Activity
Report the count of lines in the listing below that include the string "square", with no other text.

BEGIN

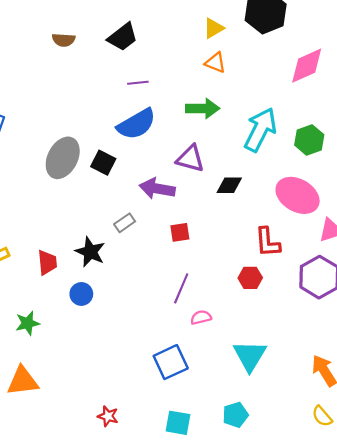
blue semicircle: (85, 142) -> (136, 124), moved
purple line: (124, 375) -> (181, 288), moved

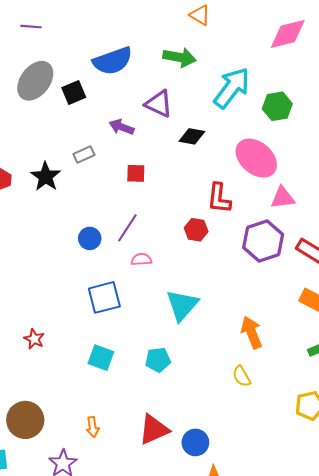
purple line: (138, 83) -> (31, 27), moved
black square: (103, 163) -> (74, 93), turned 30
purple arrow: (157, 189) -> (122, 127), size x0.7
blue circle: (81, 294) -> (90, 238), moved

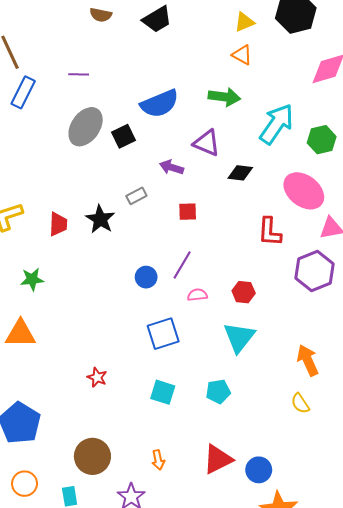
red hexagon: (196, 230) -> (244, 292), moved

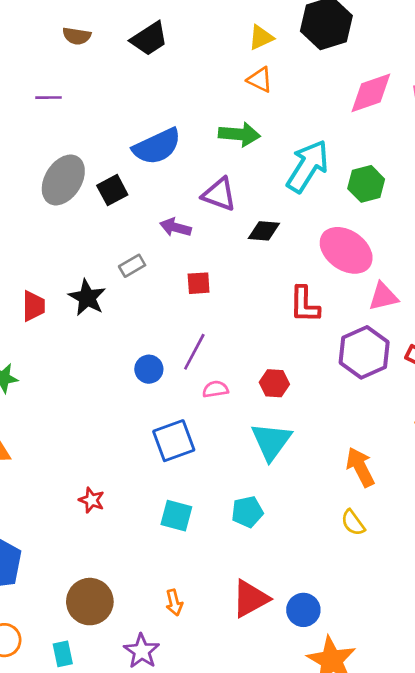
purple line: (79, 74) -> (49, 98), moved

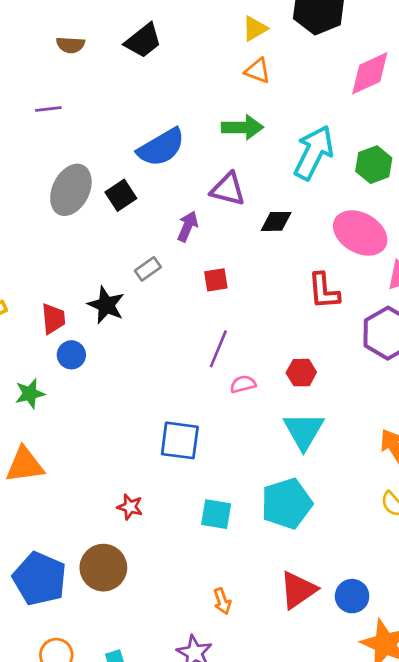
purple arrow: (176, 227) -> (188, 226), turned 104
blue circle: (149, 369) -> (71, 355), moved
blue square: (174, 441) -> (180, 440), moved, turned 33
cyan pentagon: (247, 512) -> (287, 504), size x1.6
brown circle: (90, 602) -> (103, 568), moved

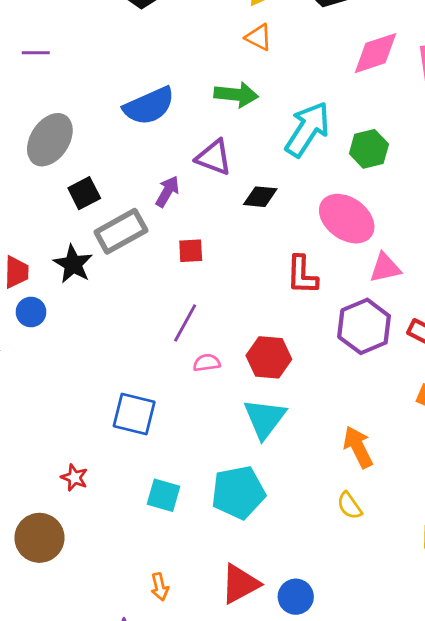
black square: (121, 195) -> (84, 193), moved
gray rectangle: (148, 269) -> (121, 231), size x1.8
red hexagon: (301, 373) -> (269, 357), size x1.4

END

Exercise solution
3